**Task goal:** Entries follow. Return each line that contains the word "PINK".

═══ Data provided

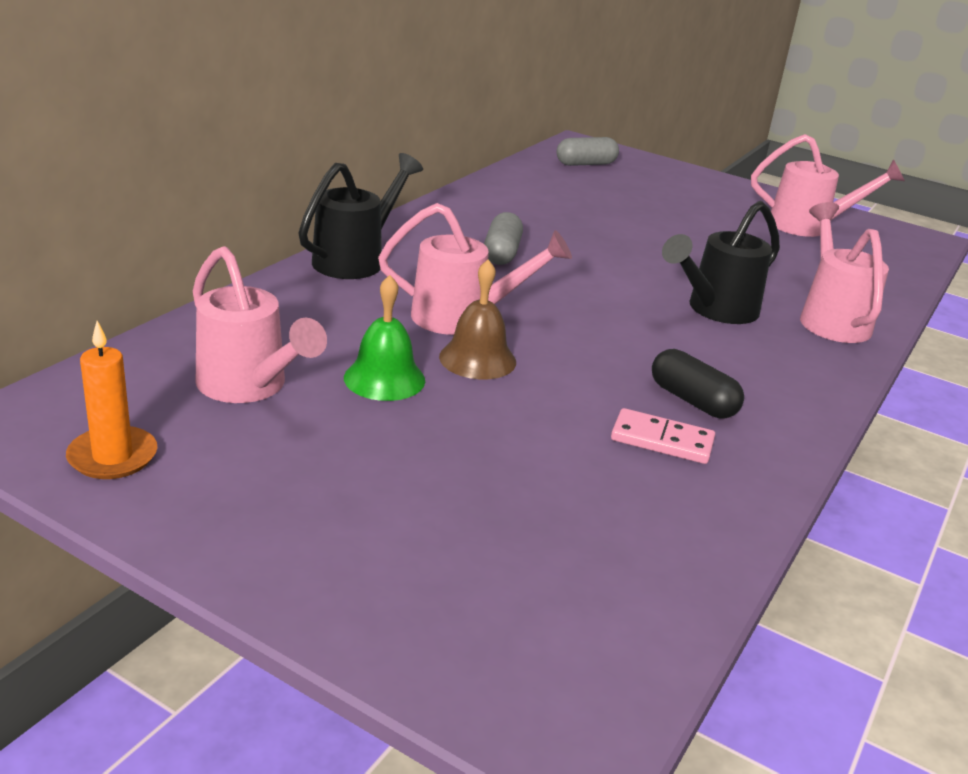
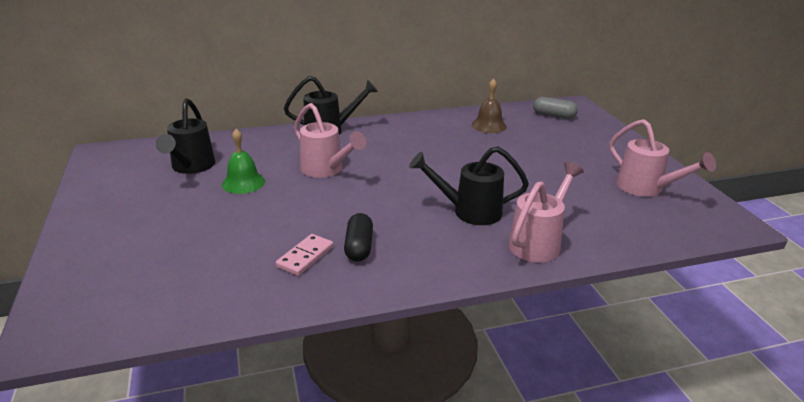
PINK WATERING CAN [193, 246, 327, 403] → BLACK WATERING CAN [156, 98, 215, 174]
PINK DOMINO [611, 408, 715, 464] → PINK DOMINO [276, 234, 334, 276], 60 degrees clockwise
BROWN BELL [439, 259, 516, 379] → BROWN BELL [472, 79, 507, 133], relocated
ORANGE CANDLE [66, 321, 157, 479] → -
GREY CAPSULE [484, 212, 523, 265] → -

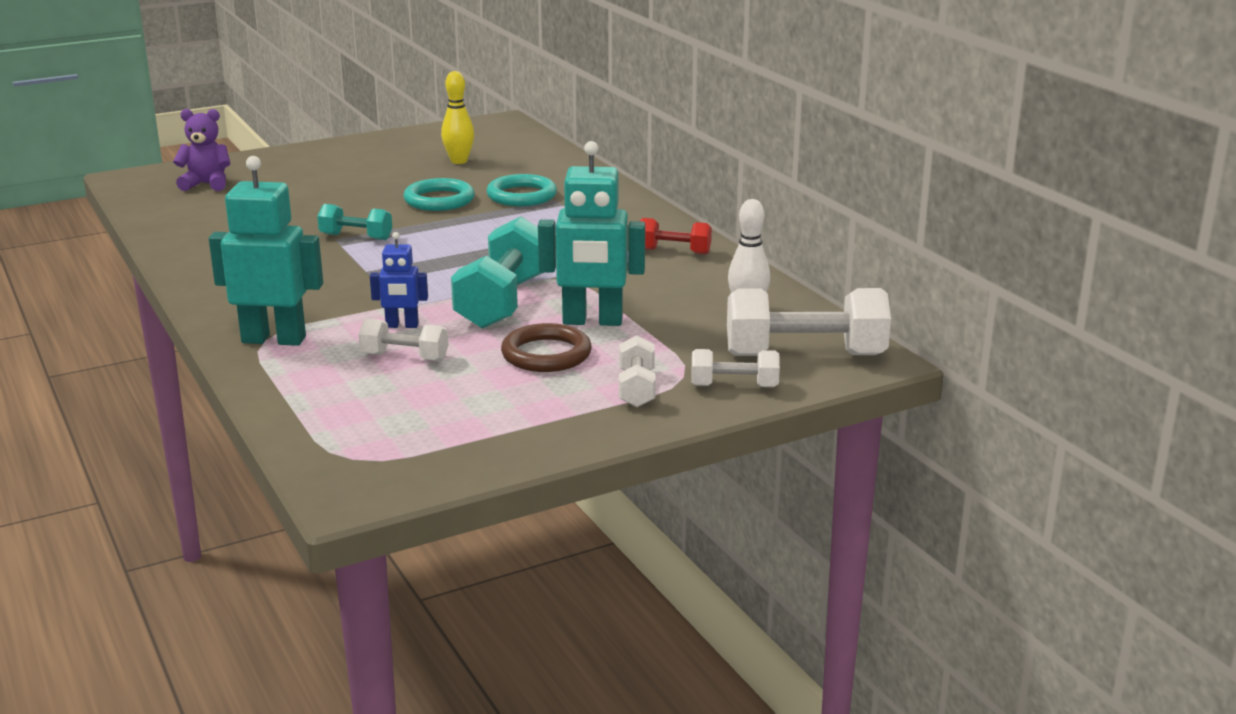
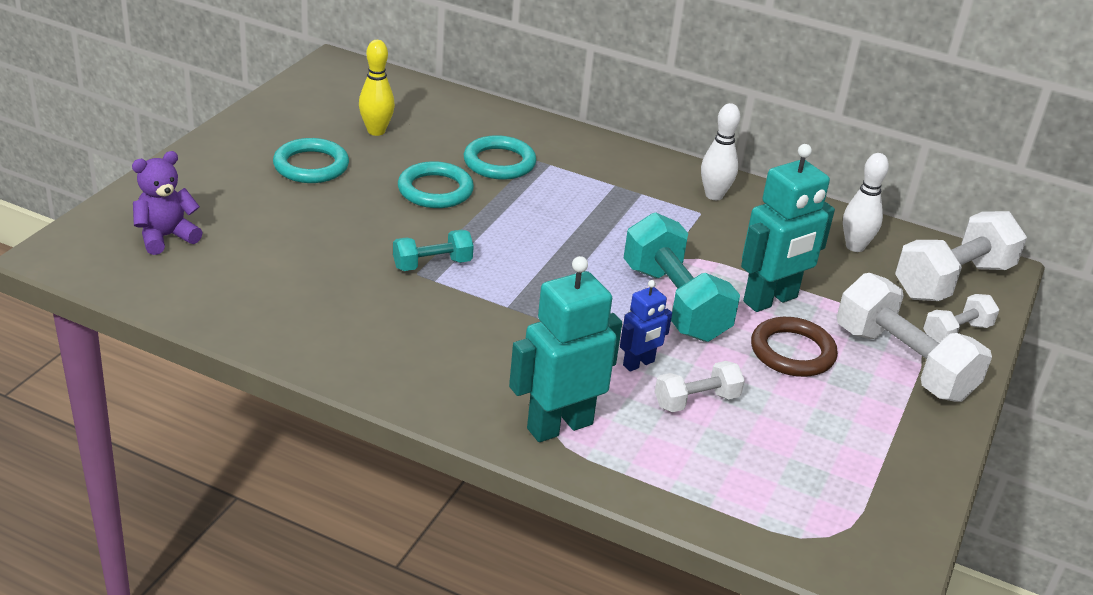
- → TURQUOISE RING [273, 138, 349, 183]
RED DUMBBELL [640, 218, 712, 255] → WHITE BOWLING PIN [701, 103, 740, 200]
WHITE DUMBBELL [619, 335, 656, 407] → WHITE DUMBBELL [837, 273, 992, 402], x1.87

══════

**Result below:**
PINK WATERING CAN [193, 246, 327, 403] → BLACK WATERING CAN [156, 98, 215, 174]
PINK DOMINO [611, 408, 715, 464] → PINK DOMINO [276, 234, 334, 276], 60 degrees clockwise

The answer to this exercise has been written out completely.